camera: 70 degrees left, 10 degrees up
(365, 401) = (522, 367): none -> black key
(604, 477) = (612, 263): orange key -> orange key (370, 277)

==

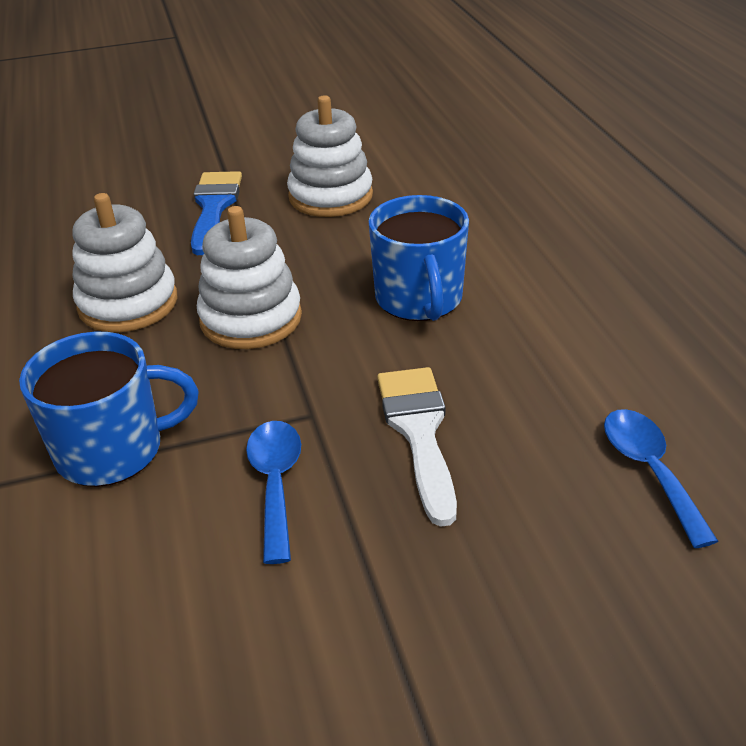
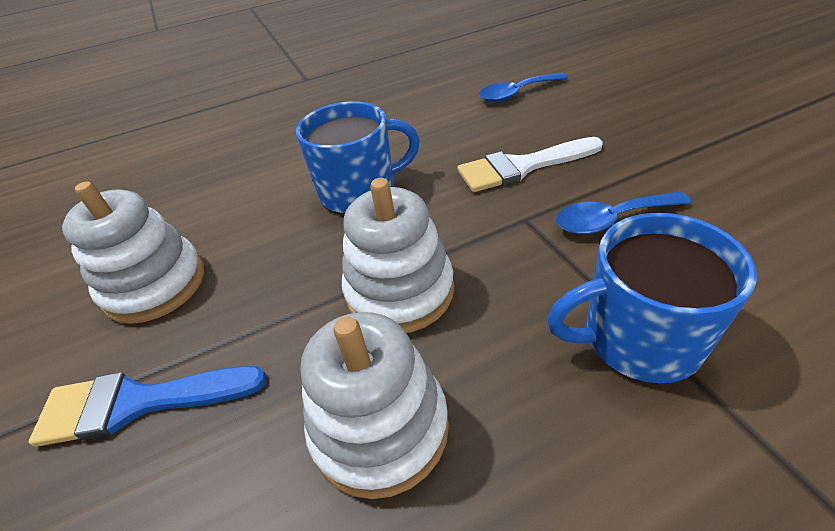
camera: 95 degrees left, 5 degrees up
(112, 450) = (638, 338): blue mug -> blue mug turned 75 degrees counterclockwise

--

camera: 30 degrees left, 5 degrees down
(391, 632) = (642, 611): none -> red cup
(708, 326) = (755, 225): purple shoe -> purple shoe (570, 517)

● What the task asks
The only acceptable answer is a number: how many lines of the listing contain the word "none".

● Your response
2